• **Instructions for the task**:
Scan the entries below, and for each line that includes the word "square", make a copy.

• **Data in this exercise**:
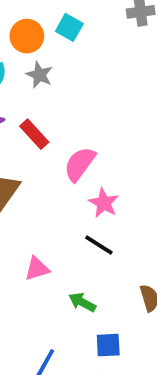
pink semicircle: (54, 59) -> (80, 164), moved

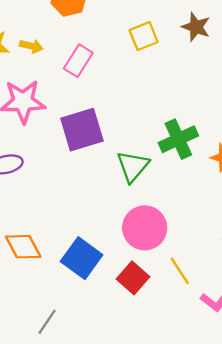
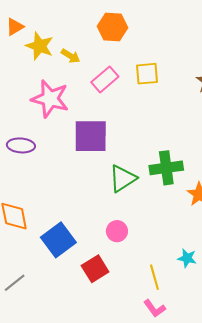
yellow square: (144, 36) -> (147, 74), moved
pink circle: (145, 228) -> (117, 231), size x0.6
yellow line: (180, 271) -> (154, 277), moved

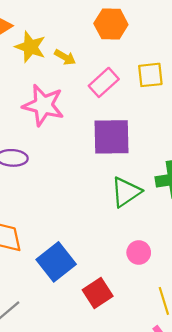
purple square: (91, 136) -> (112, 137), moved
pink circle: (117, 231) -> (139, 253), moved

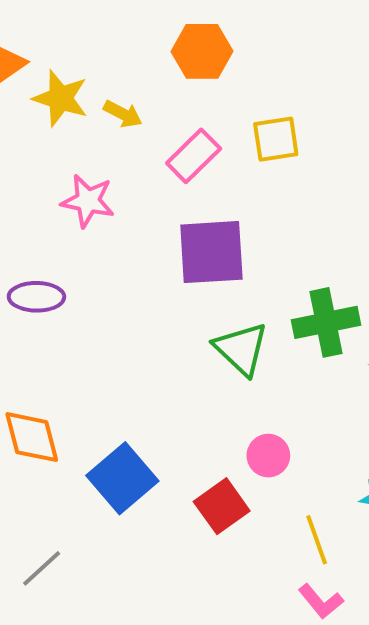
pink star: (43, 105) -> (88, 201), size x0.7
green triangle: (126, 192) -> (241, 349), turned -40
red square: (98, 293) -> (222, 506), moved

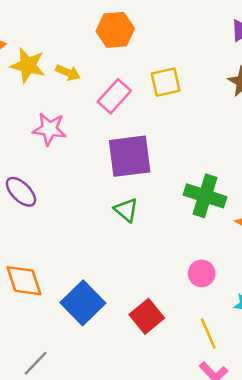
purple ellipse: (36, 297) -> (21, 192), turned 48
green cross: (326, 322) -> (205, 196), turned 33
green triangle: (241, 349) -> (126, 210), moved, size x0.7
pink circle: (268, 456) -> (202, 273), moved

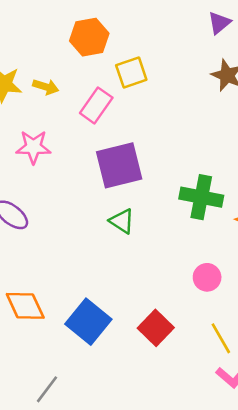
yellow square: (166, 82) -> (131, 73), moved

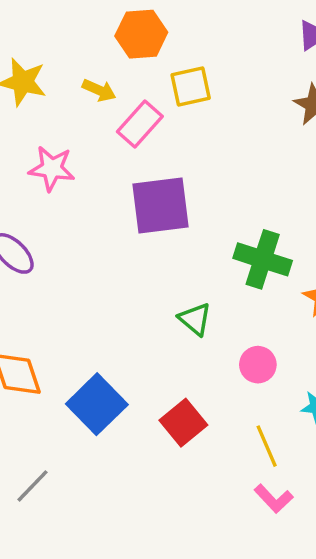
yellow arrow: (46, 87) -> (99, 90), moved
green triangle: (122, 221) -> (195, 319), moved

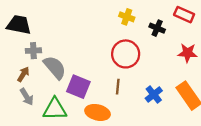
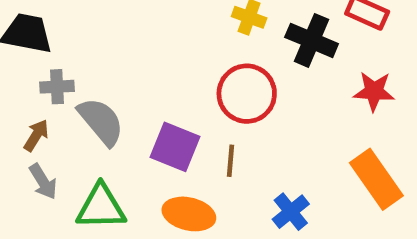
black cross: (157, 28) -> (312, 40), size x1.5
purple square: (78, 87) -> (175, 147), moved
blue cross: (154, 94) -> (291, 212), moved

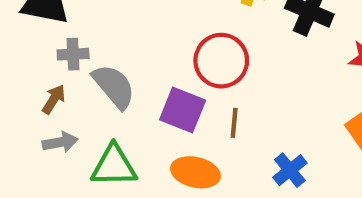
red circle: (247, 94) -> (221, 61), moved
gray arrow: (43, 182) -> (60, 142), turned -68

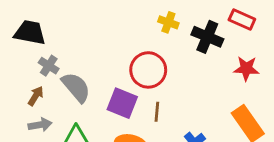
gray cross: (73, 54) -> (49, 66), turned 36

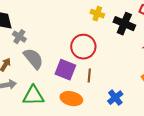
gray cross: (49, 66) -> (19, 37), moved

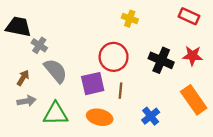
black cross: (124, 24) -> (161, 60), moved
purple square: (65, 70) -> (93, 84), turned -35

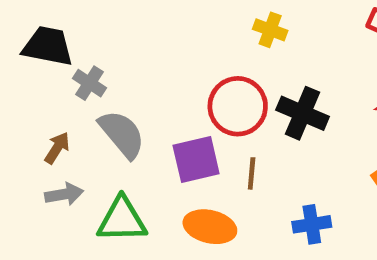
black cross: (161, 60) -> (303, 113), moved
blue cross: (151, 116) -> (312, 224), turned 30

...

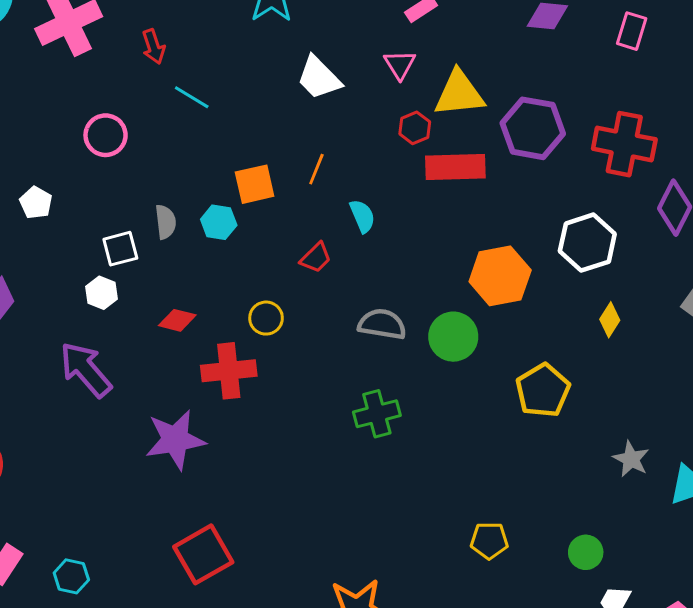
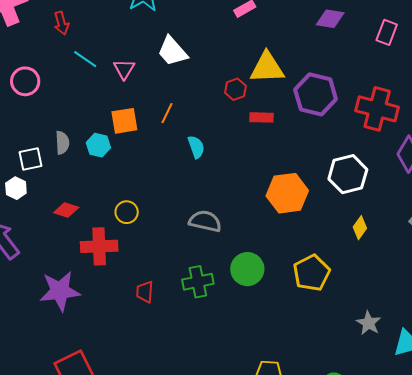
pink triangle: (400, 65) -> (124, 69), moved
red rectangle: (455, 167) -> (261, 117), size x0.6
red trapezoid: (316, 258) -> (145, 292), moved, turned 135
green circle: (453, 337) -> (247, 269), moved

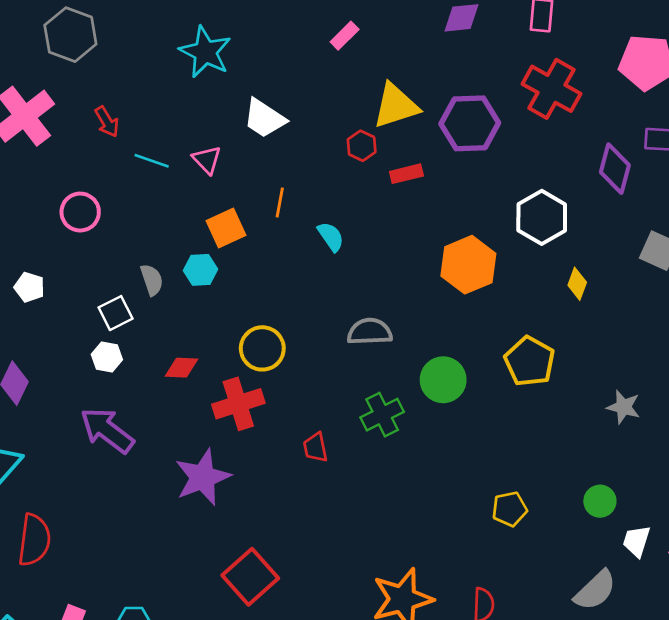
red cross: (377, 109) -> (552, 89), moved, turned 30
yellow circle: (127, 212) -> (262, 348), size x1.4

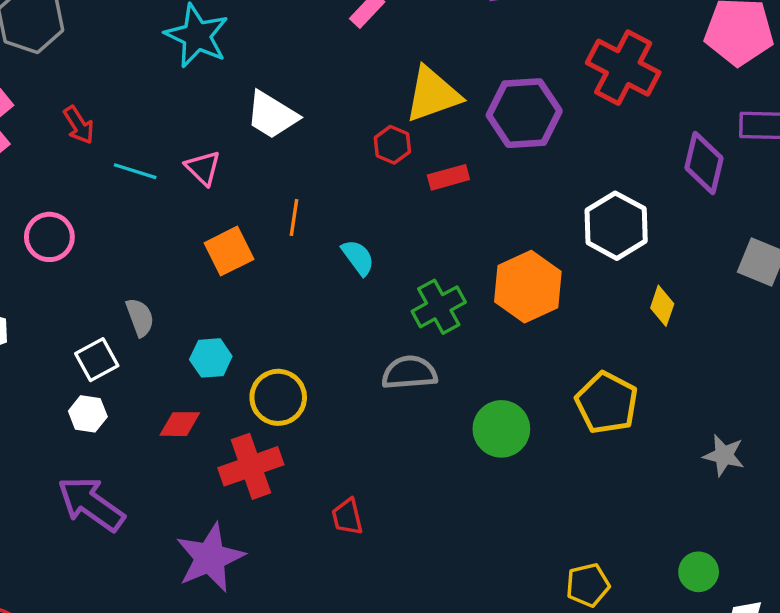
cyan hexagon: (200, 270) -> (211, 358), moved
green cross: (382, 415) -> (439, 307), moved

---

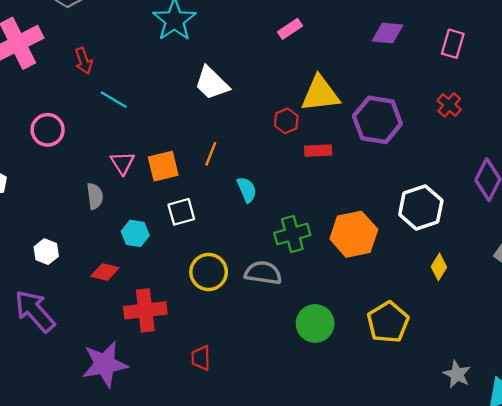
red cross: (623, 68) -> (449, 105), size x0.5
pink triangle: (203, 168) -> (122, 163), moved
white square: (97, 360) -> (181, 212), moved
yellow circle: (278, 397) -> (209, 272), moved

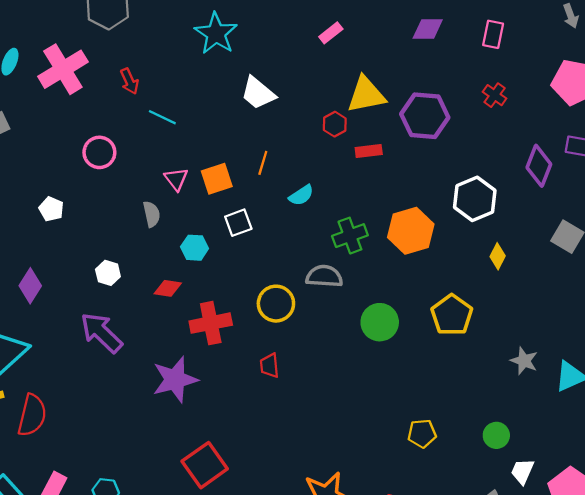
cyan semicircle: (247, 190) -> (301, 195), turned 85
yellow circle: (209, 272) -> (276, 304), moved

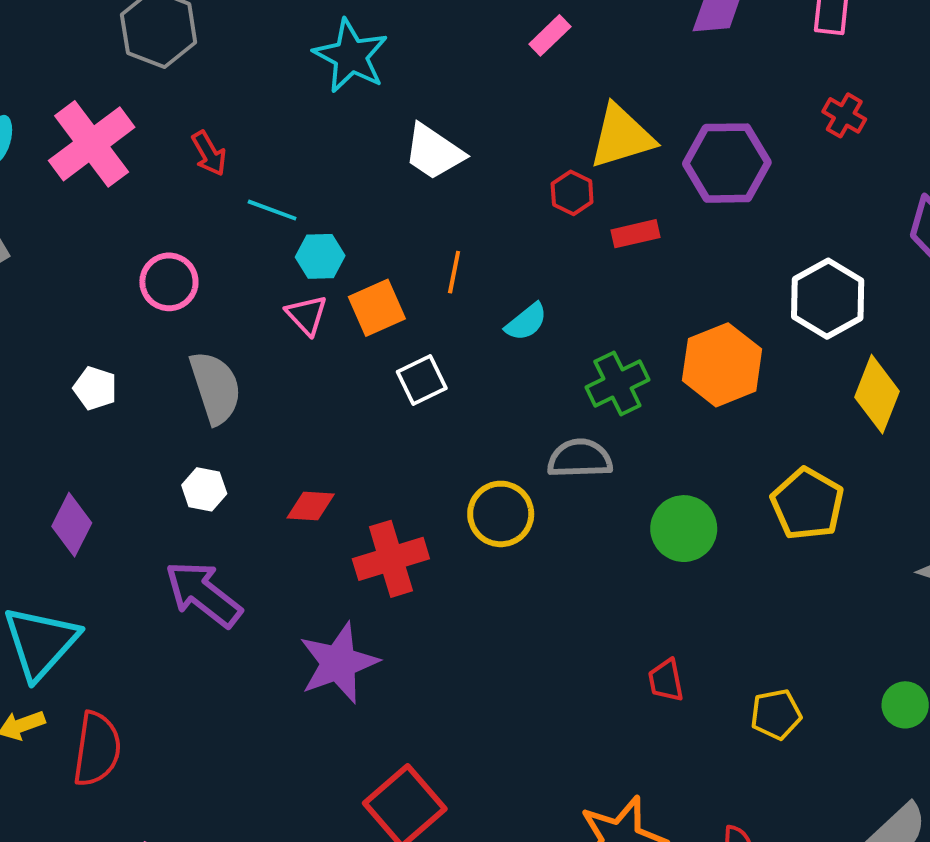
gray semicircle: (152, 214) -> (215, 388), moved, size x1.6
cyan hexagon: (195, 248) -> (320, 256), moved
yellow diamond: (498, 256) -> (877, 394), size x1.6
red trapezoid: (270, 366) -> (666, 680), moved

• **Exercise solution**:
yellow square: (144, 36) -> (147, 74), moved
purple square: (91, 136) -> (112, 137), moved
red square: (98, 293) -> (222, 506), moved
yellow square: (166, 82) -> (131, 73), moved
purple square: (78, 87) -> (175, 147), moved
purple square: (65, 70) -> (93, 84), turned -35
white square: (97, 360) -> (181, 212), moved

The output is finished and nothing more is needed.